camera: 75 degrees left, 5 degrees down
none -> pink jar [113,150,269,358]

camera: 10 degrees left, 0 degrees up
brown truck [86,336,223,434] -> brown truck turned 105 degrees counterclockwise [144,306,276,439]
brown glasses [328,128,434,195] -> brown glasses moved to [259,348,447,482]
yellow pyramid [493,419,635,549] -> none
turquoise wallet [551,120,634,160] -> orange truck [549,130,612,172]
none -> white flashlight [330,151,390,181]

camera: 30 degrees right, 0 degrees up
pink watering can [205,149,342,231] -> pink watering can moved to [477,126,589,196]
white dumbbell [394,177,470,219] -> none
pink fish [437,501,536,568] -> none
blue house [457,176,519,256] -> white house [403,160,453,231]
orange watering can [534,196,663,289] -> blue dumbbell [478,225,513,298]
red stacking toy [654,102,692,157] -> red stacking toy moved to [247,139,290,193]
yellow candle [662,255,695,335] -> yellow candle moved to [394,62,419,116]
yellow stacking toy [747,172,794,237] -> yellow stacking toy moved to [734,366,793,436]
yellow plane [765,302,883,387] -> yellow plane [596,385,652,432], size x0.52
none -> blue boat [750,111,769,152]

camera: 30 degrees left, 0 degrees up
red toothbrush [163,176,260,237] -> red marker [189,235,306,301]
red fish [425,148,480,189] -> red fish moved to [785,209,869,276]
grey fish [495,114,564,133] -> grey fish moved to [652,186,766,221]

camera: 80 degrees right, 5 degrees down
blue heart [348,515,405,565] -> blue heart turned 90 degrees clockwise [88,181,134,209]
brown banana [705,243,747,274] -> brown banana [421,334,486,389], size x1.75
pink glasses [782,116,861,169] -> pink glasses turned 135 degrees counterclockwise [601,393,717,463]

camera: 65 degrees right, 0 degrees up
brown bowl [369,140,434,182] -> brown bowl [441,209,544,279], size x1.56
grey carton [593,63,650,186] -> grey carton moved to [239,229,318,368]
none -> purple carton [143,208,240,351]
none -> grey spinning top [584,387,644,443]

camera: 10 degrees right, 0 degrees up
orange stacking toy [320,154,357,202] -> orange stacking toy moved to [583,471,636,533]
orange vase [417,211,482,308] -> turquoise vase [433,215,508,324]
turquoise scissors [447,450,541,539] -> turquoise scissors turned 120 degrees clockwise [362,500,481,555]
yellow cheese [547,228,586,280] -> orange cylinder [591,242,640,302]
══════
* [EXERCISE DETAILS]
Send back exactly the lines of the listing above starting at the one with "blue heart [348,515,405,565]" and ending at the one with "camera: 65 degrees right, 0 degrees up", inclusive, and no others.

* [WRITTEN ANSWER]
blue heart [348,515,405,565] -> blue heart turned 90 degrees clockwise [88,181,134,209]
brown banana [705,243,747,274] -> brown banana [421,334,486,389], size x1.75
pink glasses [782,116,861,169] -> pink glasses turned 135 degrees counterclockwise [601,393,717,463]

camera: 65 degrees right, 0 degrees up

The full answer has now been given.